__Your assignment__
Pull each line with the string "AUDIO" from the entries.

__Input for this task__
##########

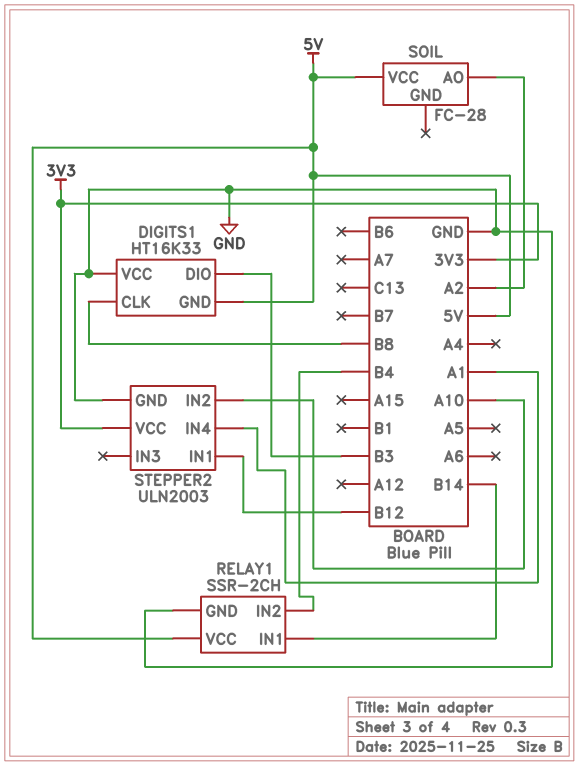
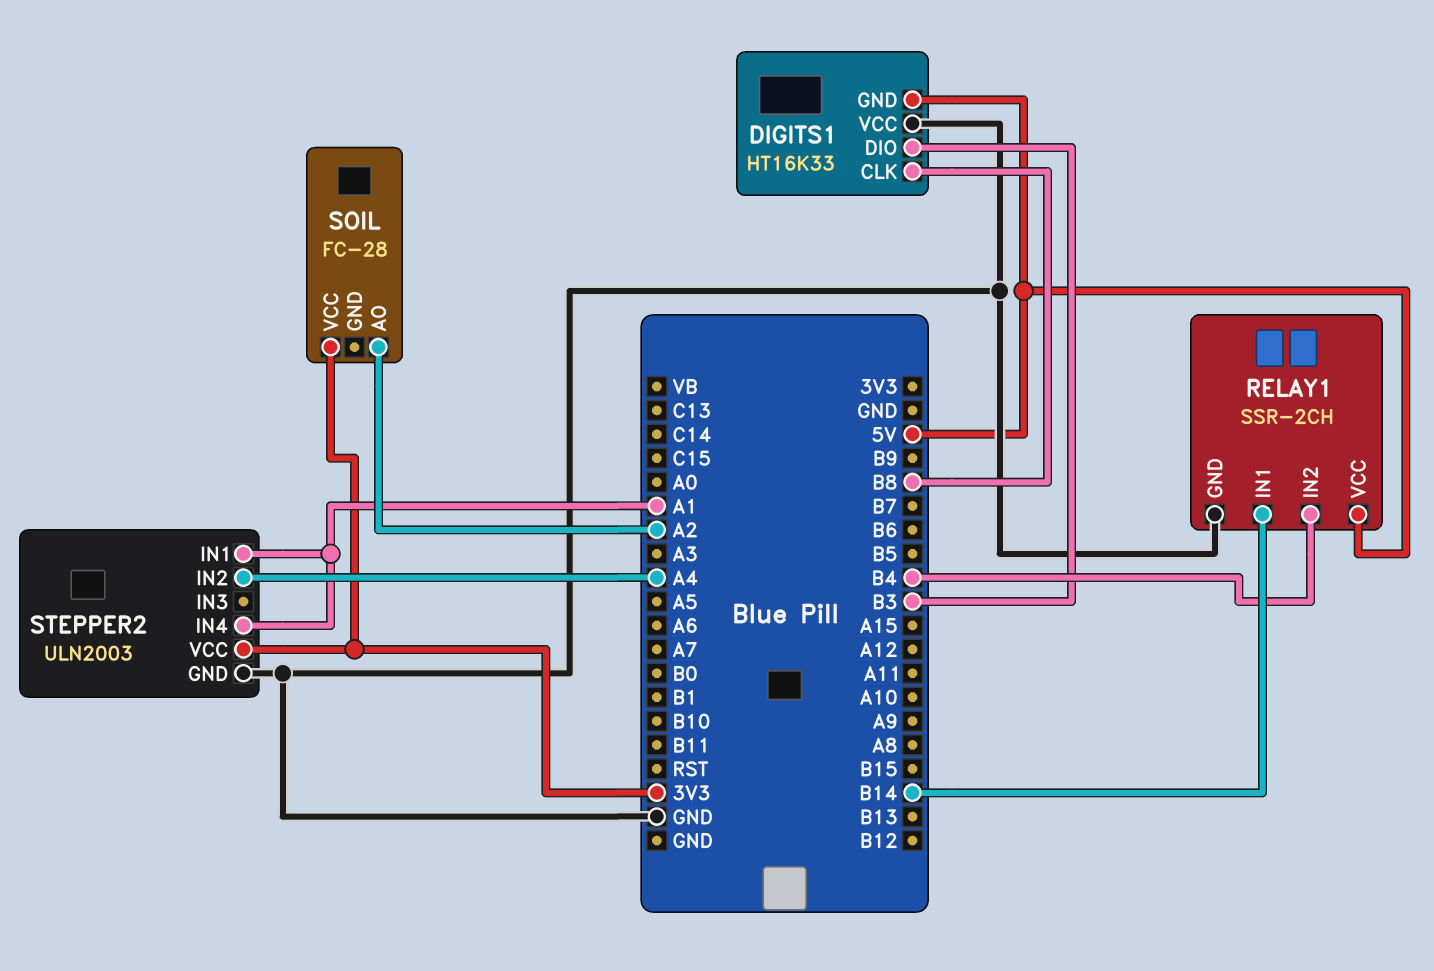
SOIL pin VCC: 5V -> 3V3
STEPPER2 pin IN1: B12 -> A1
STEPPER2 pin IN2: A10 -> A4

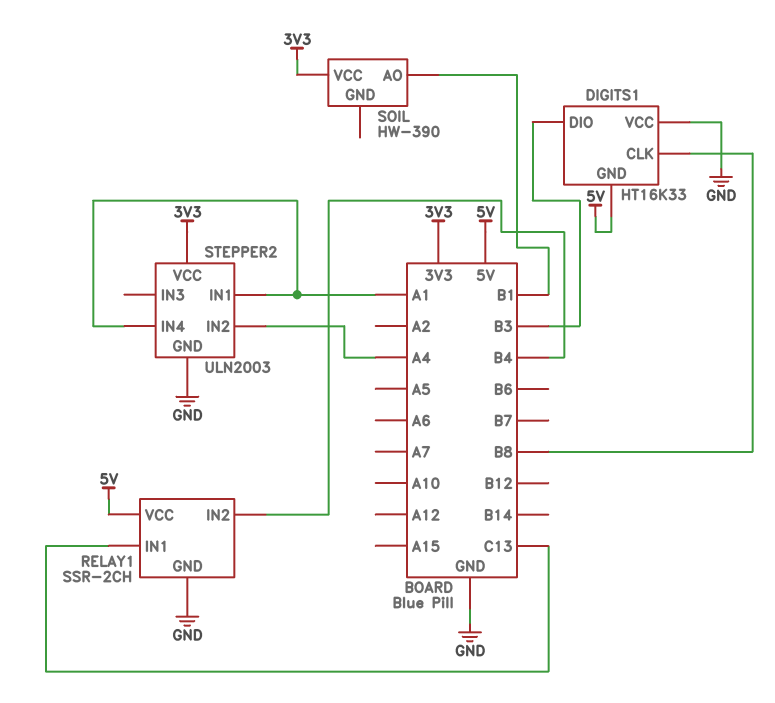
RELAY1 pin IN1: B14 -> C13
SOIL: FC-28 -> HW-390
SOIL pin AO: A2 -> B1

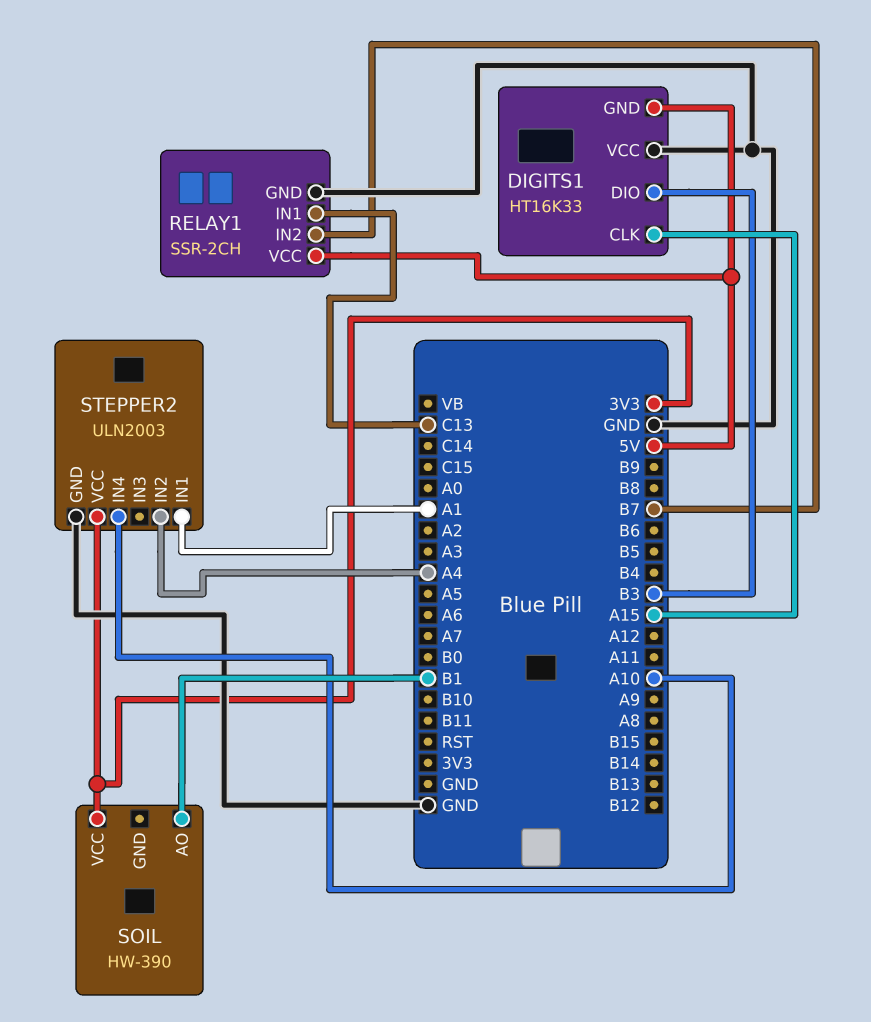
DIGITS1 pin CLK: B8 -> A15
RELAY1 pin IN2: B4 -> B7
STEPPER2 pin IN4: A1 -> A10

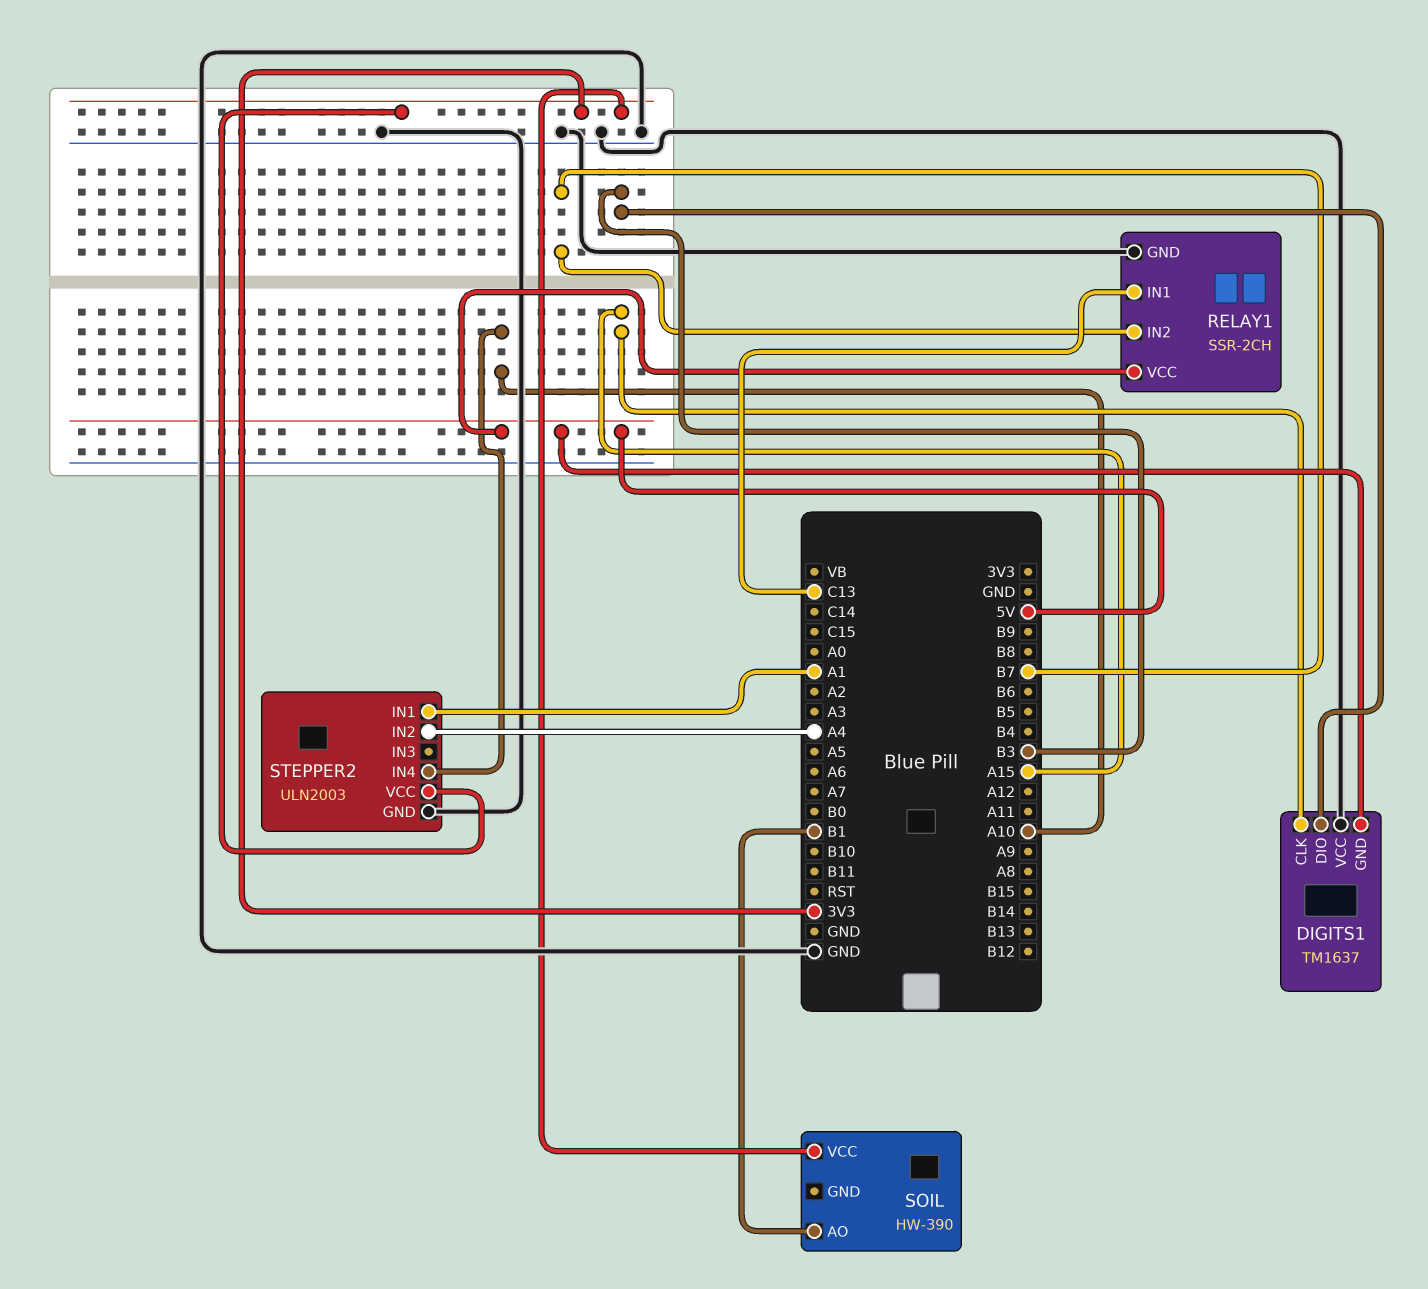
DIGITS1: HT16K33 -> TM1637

##########

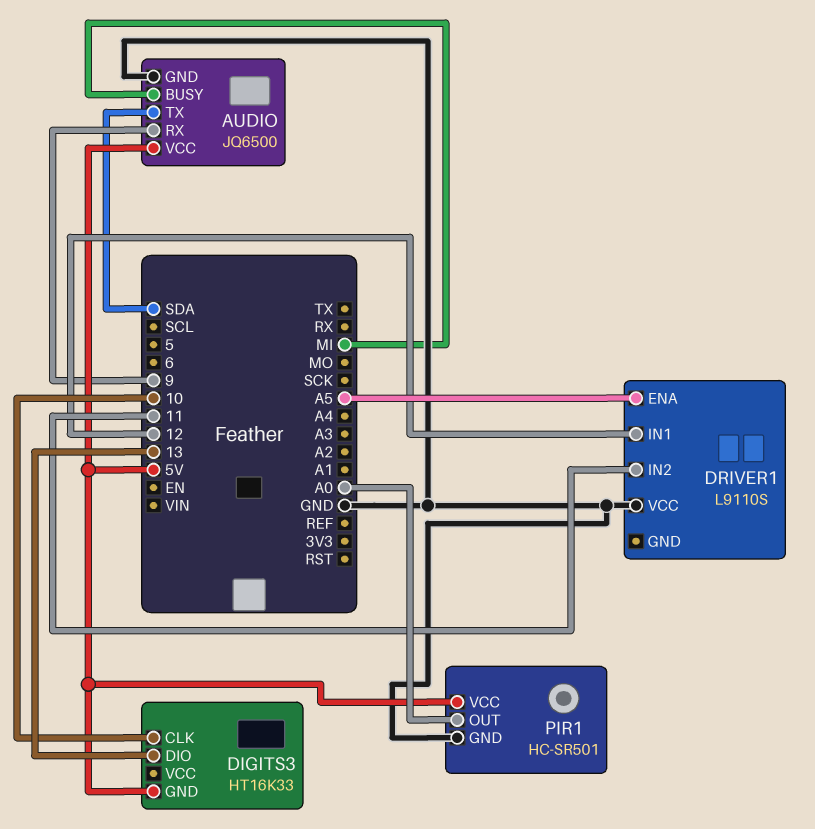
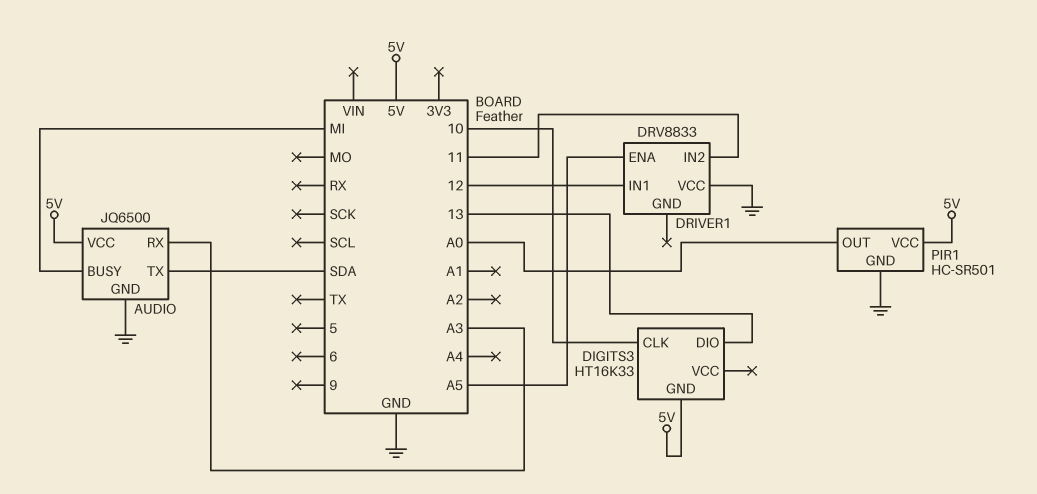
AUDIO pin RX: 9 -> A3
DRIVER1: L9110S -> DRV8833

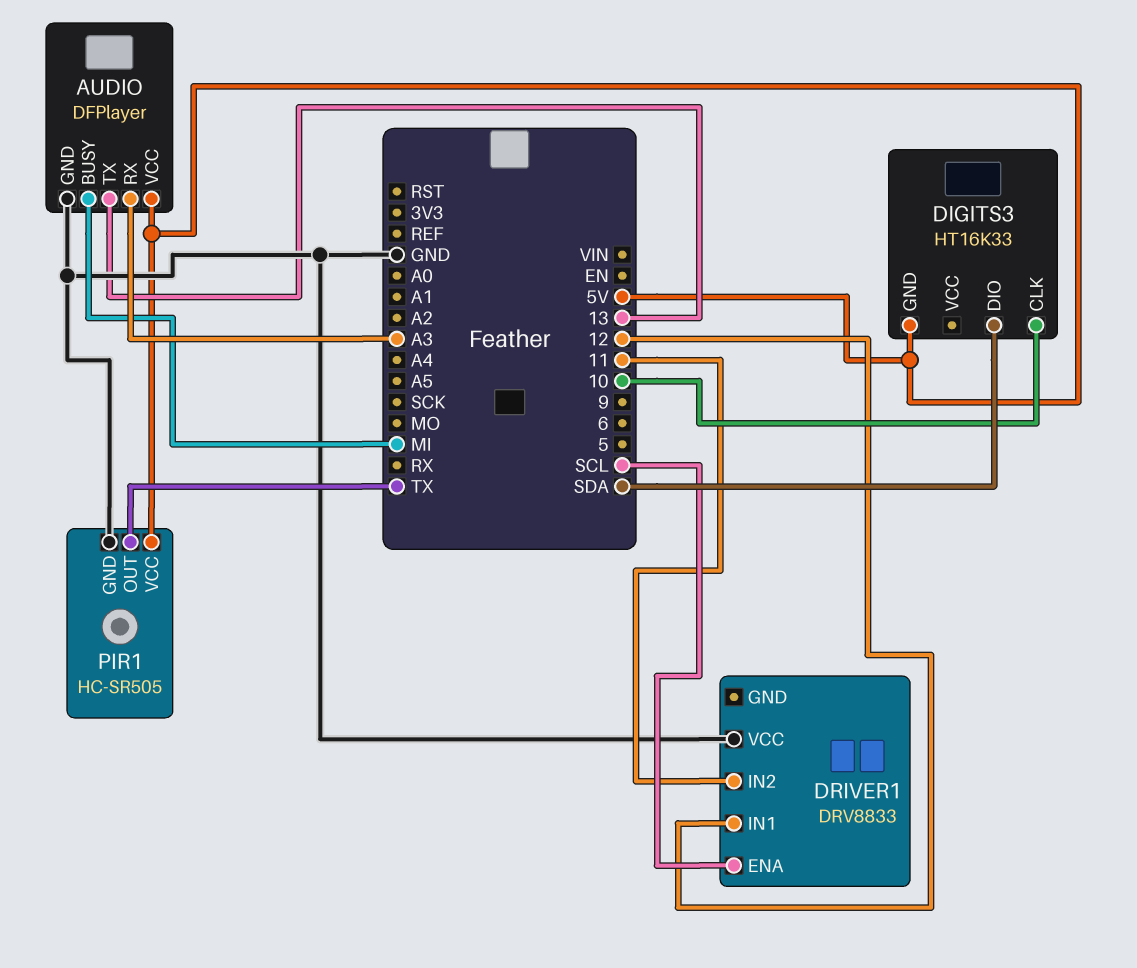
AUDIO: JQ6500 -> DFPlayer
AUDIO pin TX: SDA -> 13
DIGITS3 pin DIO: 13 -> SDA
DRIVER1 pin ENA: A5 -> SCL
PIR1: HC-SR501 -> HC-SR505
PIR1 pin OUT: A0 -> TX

##########

__Response for this exercise__
AUDIO pin RX: 9 -> A3
AUDIO: JQ6500 -> DFPlayer
AUDIO pin TX: SDA -> 13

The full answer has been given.